(DATA FOR THE TASK)

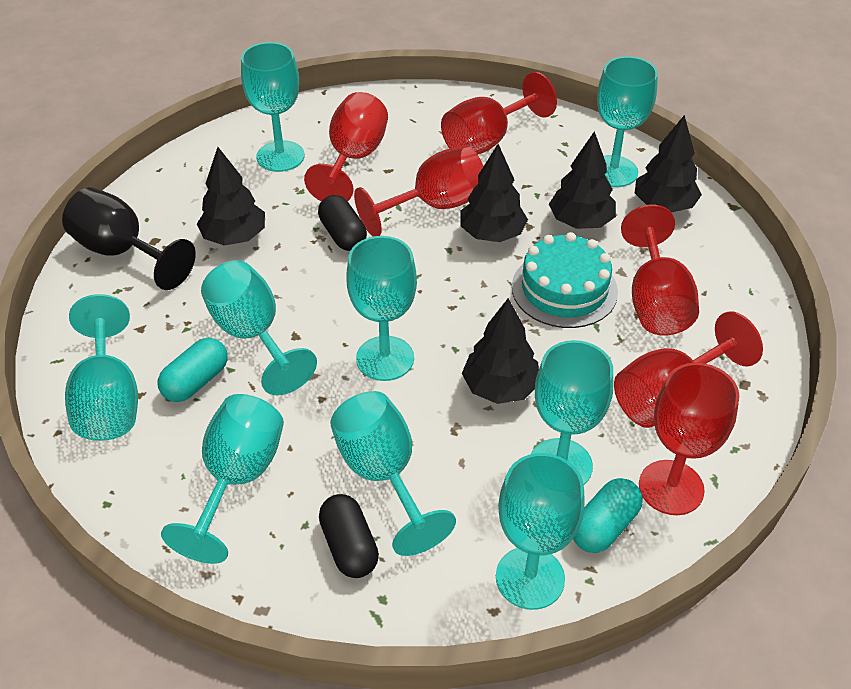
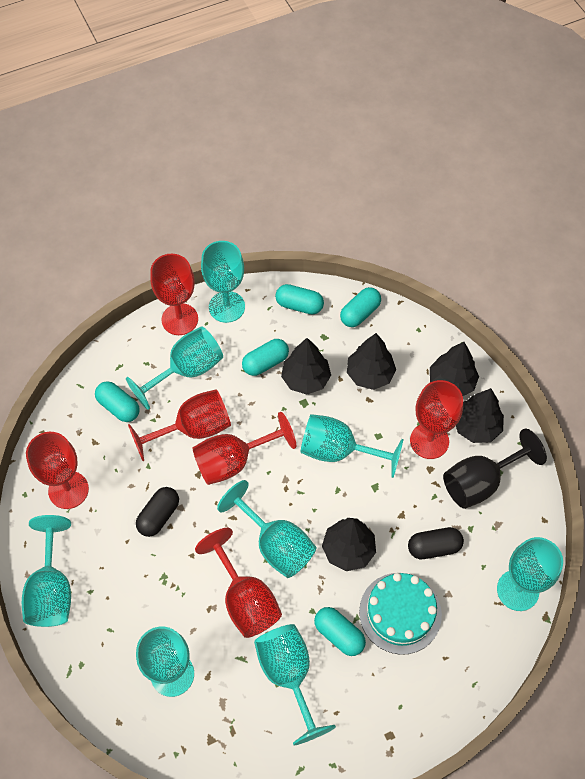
turquoise capsule: 2 -> 5
turquoise goblet: 9 -> 8

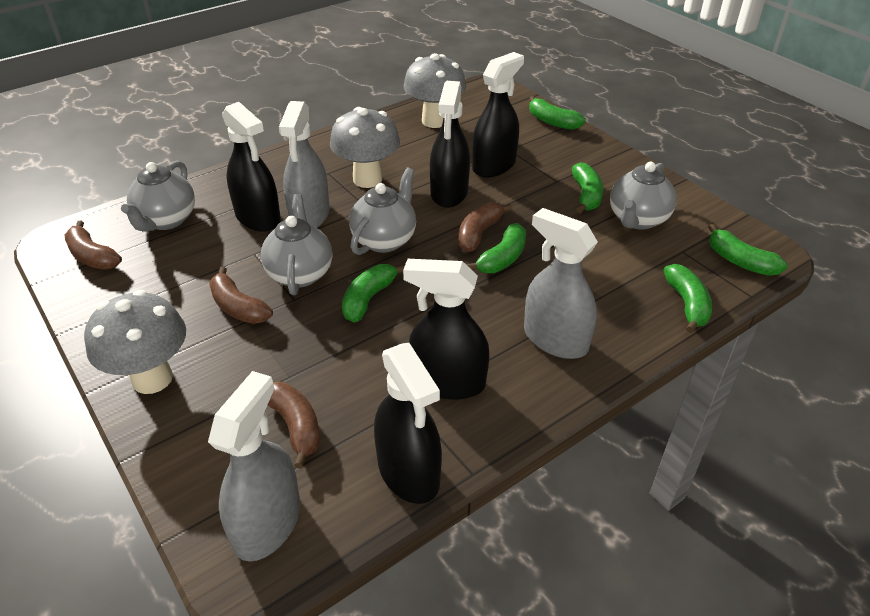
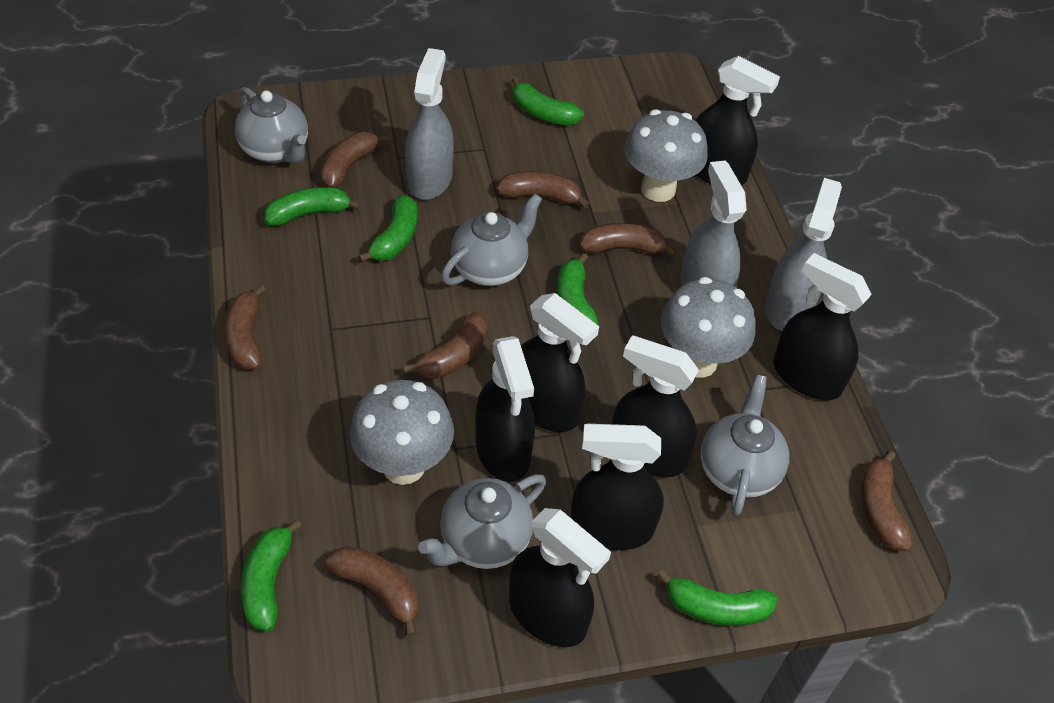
black spray bottle: 5 -> 7
brown banana: 4 -> 7

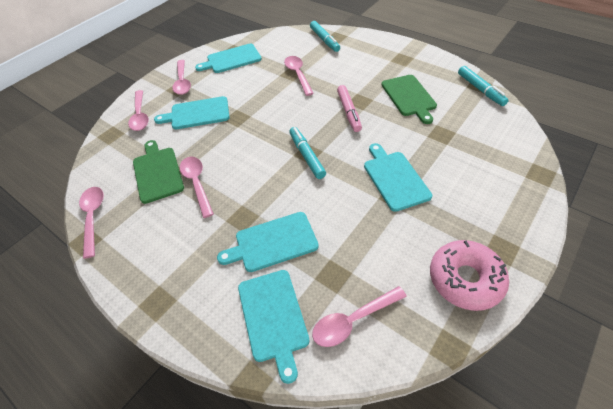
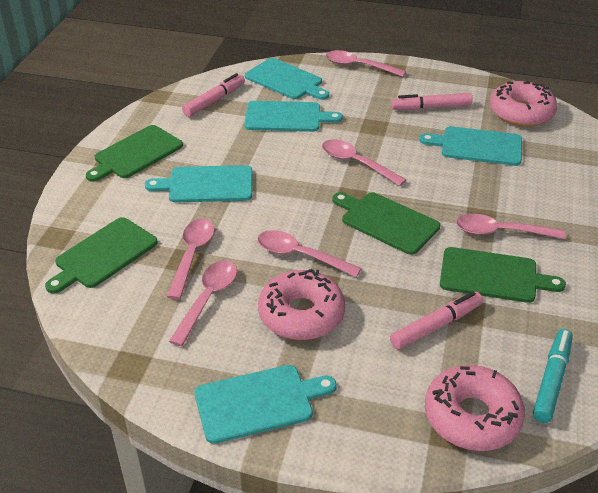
green cutting board: 2 -> 4
pink donut: 1 -> 3
pink marker: 1 -> 3
turquoise marker: 3 -> 1

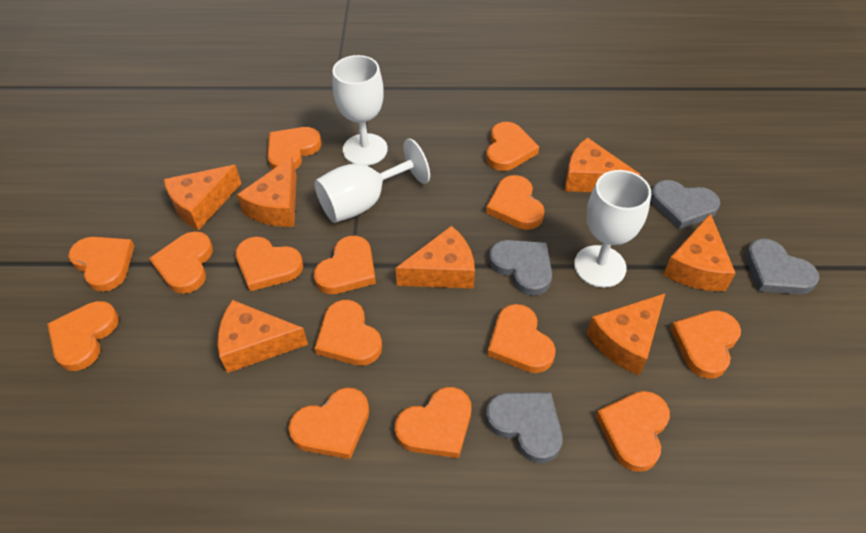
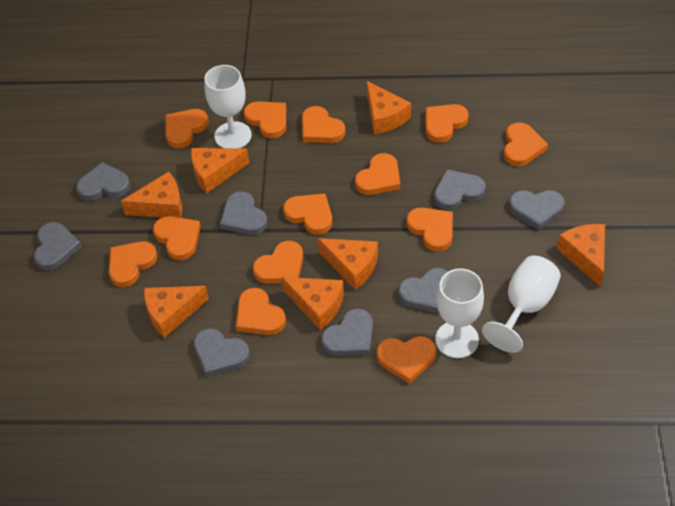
grey heart: 4 -> 8
orange heart: 14 -> 13

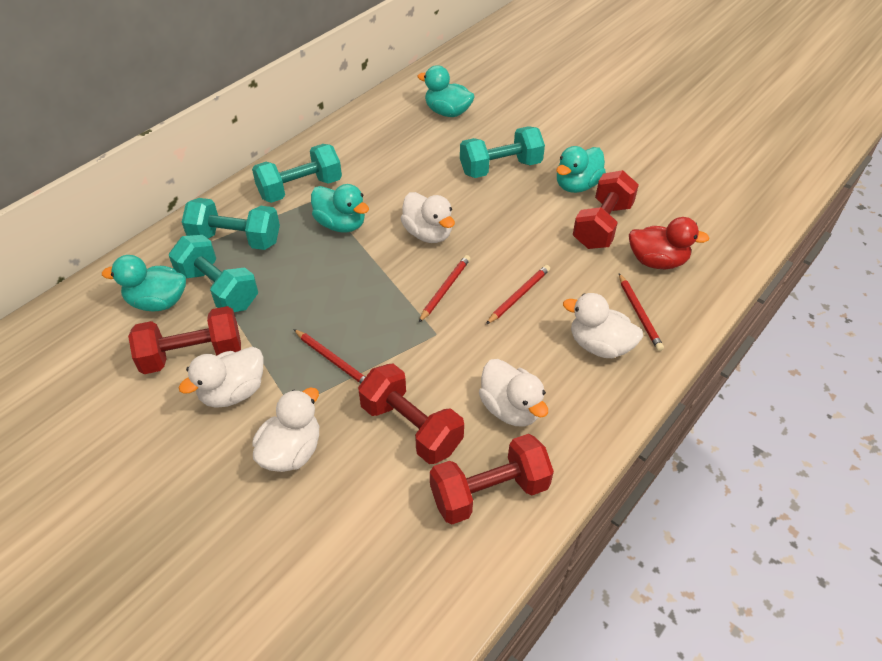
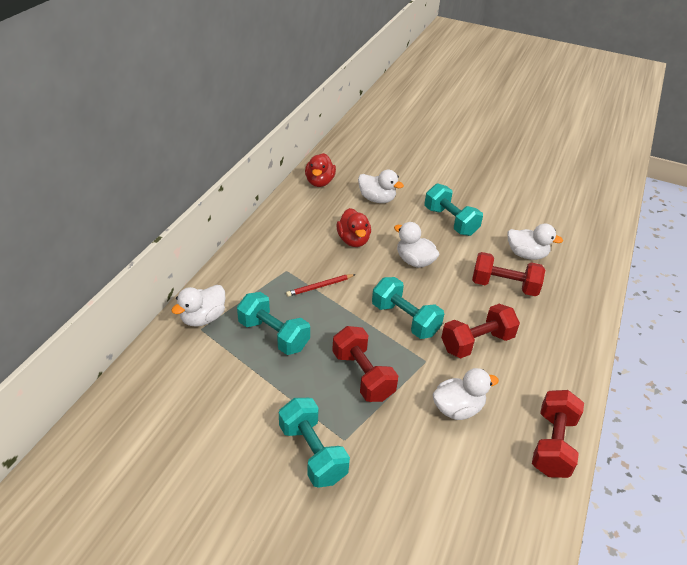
red duck: 1 -> 2
red pencil: 4 -> 1
turquoise duck: 4 -> 0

(EXERCISE OBJECTIVE)
Look through the records above for the string "turquoise", then copy every line that has it.

(OUTPUT FOR THIS EXERCISE)
turquoise capsule: 2 -> 5
turquoise goblet: 9 -> 8
turquoise marker: 3 -> 1
turquoise duck: 4 -> 0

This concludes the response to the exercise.